## TASK GOAL:
The expected answer is the data below, retyped exactly.

[Difference listings]
· · · · · · ·
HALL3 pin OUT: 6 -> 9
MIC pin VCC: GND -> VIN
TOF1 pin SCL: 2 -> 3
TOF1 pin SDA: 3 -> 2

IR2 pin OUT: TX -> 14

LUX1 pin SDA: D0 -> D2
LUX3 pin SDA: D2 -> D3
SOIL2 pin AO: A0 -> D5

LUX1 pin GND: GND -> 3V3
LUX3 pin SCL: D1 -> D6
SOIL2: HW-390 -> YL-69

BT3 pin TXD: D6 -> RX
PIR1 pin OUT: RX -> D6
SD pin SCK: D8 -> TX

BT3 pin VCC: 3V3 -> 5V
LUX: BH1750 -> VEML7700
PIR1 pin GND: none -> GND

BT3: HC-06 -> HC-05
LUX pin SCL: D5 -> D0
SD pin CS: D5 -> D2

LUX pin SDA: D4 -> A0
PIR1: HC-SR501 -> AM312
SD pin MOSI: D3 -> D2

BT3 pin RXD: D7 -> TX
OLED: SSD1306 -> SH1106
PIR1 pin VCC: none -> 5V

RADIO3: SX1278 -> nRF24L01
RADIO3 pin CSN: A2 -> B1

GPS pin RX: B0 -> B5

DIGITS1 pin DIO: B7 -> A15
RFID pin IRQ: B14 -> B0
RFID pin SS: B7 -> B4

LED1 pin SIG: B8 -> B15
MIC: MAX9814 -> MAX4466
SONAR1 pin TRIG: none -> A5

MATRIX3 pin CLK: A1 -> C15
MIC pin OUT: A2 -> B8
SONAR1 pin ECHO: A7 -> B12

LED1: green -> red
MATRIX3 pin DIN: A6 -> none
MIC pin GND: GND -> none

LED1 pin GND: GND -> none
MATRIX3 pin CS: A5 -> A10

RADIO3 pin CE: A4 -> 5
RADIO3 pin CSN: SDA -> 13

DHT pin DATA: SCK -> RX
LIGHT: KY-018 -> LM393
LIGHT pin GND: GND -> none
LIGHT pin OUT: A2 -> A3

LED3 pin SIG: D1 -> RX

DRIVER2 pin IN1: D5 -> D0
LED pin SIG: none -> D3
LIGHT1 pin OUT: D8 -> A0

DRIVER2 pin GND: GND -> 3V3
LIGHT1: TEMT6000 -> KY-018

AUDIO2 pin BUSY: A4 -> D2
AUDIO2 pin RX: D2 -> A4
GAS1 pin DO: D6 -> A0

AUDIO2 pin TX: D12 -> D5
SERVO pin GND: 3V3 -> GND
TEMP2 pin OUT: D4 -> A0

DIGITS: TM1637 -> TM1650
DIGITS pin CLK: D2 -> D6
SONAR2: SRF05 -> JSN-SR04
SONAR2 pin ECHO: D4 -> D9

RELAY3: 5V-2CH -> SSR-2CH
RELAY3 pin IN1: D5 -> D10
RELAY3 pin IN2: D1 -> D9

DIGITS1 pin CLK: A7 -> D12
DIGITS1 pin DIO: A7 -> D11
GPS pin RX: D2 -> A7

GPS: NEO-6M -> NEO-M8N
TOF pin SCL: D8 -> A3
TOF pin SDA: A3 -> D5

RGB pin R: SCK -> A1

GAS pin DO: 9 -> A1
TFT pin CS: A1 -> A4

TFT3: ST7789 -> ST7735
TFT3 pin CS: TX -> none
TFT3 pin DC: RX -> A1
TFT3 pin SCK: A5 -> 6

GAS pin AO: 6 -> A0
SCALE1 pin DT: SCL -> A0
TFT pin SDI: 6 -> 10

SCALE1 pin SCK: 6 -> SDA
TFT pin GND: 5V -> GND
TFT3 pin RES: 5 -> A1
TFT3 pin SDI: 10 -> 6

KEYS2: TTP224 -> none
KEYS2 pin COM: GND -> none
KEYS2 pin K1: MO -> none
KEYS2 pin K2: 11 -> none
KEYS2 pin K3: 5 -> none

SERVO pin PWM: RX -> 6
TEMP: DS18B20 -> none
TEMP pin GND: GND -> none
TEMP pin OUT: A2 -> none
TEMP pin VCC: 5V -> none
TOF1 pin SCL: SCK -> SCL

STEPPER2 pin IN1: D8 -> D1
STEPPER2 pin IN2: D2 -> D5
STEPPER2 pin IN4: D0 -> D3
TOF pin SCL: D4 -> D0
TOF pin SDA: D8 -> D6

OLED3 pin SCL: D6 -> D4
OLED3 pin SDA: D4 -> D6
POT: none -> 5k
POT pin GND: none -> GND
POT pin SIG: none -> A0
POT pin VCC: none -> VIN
· · · · · · ·
## EXERCISE RESULT:
HALL3 pin OUT: 6 -> 9
MIC pin VCC: GND -> VIN
TOF1 pin SCL: 2 -> 3
TOF1 pin SDA: 3 -> 2

IR2 pin OUT: TX -> 14

LUX1 pin SDA: D0 -> D2
LUX3 pin SDA: D2 -> D3
SOIL2 pin AO: A0 -> D5

LUX1 pin GND: GND -> 3V3
LUX3 pin SCL: D1 -> D6
SOIL2: HW-390 -> YL-69

BT3 pin TXD: D6 -> RX
PIR1 pin OUT: RX -> D6
SD pin SCK: D8 -> TX

BT3 pin VCC: 3V3 -> 5V
LUX: BH1750 -> VEML7700
PIR1 pin GND: none -> GND

BT3: HC-06 -> HC-05
LUX pin SCL: D5 -> D0
SD pin CS: D5 -> D2

LUX pin SDA: D4 -> A0
PIR1: HC-SR501 -> AM312
SD pin MOSI: D3 -> D2

BT3 pin RXD: D7 -> TX
OLED: SSD1306 -> SH1106
PIR1 pin VCC: none -> 5V

RADIO3: SX1278 -> nRF24L01
RADIO3 pin CSN: A2 -> B1

GPS pin RX: B0 -> B5

DIGITS1 pin DIO: B7 -> A15
RFID pin IRQ: B14 -> B0
RFID pin SS: B7 -> B4

LED1 pin SIG: B8 -> B15
MIC: MAX9814 -> MAX4466
SONAR1 pin TRIG: none -> A5

MATRIX3 pin CLK: A1 -> C15
MIC pin OUT: A2 -> B8
SONAR1 pin ECHO: A7 -> B12

LED1: green -> red
MATRIX3 pin DIN: A6 -> none
MIC pin GND: GND -> none

LED1 pin GND: GND -> none
MATRIX3 pin CS: A5 -> A10

RADIO3 pin CE: A4 -> 5
RADIO3 pin CSN: SDA -> 13

DHT pin DATA: SCK -> RX
LIGHT: KY-018 -> LM393
LIGHT pin GND: GND -> none
LIGHT pin OUT: A2 -> A3

LED3 pin SIG: D1 -> RX

DRIVER2 pin IN1: D5 -> D0
LED pin SIG: none -> D3
LIGHT1 pin OUT: D8 -> A0

DRIVER2 pin GND: GND -> 3V3
LIGHT1: TEMT6000 -> KY-018

AUDIO2 pin BUSY: A4 -> D2
AUDIO2 pin RX: D2 -> A4
GAS1 pin DO: D6 -> A0

AUDIO2 pin TX: D12 -> D5
SERVO pin GND: 3V3 -> GND
TEMP2 pin OUT: D4 -> A0

DIGITS: TM1637 -> TM1650
DIGITS pin CLK: D2 -> D6
SONAR2: SRF05 -> JSN-SR04
SONAR2 pin ECHO: D4 -> D9

RELAY3: 5V-2CH -> SSR-2CH
RELAY3 pin IN1: D5 -> D10
RELAY3 pin IN2: D1 -> D9

DIGITS1 pin CLK: A7 -> D12
DIGITS1 pin DIO: A7 -> D11
GPS pin RX: D2 -> A7

GPS: NEO-6M -> NEO-M8N
TOF pin SCL: D8 -> A3
TOF pin SDA: A3 -> D5

RGB pin R: SCK -> A1

GAS pin DO: 9 -> A1
TFT pin CS: A1 -> A4

TFT3: ST7789 -> ST7735
TFT3 pin CS: TX -> none
TFT3 pin DC: RX -> A1
TFT3 pin SCK: A5 -> 6

GAS pin AO: 6 -> A0
SCALE1 pin DT: SCL -> A0
TFT pin SDI: 6 -> 10

SCALE1 pin SCK: 6 -> SDA
TFT pin GND: 5V -> GND
TFT3 pin RES: 5 -> A1
TFT3 pin SDI: 10 -> 6

KEYS2: TTP224 -> none
KEYS2 pin COM: GND -> none
KEYS2 pin K1: MO -> none
KEYS2 pin K2: 11 -> none
KEYS2 pin K3: 5 -> none

SERVO pin PWM: RX -> 6
TEMP: DS18B20 -> none
TEMP pin GND: GND -> none
TEMP pin OUT: A2 -> none
TEMP pin VCC: 5V -> none
TOF1 pin SCL: SCK -> SCL

STEPPER2 pin IN1: D8 -> D1
STEPPER2 pin IN2: D2 -> D5
STEPPER2 pin IN4: D0 -> D3
TOF pin SCL: D4 -> D0
TOF pin SDA: D8 -> D6

OLED3 pin SCL: D6 -> D4
OLED3 pin SDA: D4 -> D6
POT: none -> 5k
POT pin GND: none -> GND
POT pin SIG: none -> A0
POT pin VCC: none -> VIN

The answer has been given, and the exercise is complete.